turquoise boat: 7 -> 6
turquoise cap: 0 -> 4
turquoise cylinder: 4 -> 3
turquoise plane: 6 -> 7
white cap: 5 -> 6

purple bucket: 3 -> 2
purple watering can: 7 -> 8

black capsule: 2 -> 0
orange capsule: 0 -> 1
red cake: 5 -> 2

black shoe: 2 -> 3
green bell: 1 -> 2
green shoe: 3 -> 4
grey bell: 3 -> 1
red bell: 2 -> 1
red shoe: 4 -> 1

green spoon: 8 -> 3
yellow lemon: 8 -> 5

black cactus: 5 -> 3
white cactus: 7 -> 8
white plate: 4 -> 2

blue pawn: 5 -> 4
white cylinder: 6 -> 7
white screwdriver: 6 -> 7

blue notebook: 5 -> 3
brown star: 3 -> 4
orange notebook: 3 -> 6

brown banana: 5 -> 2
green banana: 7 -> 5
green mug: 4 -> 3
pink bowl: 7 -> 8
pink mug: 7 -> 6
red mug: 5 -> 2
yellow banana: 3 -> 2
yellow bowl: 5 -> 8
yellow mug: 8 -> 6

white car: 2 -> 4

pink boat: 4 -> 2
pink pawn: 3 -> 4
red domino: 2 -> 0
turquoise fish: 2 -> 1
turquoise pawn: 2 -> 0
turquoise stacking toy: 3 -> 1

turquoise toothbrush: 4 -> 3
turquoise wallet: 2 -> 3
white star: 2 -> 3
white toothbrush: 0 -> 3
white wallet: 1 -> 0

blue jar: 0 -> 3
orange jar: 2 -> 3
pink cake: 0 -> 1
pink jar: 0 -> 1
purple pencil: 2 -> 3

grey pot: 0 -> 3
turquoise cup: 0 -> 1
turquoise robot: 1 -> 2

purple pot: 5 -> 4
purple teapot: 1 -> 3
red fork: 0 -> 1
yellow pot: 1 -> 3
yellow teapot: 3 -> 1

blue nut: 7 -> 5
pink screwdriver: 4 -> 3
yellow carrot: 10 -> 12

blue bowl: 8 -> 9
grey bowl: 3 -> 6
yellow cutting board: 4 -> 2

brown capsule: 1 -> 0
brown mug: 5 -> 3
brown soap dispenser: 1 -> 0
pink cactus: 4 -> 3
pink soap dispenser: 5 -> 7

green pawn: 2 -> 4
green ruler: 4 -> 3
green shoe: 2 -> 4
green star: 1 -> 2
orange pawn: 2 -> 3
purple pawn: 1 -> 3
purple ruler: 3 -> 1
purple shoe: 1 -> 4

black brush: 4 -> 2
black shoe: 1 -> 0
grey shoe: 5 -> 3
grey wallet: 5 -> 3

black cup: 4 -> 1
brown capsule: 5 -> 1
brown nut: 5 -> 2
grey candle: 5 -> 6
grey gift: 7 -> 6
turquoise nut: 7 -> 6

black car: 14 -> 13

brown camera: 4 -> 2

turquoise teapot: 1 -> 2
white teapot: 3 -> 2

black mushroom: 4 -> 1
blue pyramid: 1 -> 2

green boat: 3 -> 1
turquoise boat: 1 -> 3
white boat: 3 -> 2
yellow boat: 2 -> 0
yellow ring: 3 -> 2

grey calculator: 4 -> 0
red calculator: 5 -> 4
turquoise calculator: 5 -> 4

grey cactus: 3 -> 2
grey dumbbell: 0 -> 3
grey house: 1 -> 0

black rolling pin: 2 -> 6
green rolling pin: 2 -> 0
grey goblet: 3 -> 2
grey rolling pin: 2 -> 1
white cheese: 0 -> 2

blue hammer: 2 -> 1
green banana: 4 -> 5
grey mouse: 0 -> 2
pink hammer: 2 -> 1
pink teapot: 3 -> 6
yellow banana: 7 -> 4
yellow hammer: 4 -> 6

○ ○ ○

WHAT TO DO – Output nothing but the line containing "green banana: 4 -> 5" and each line after it in the entries above, exactly as written.

RESPONSE TO THE TASK –
green banana: 4 -> 5
grey mouse: 0 -> 2
pink hammer: 2 -> 1
pink teapot: 3 -> 6
yellow banana: 7 -> 4
yellow hammer: 4 -> 6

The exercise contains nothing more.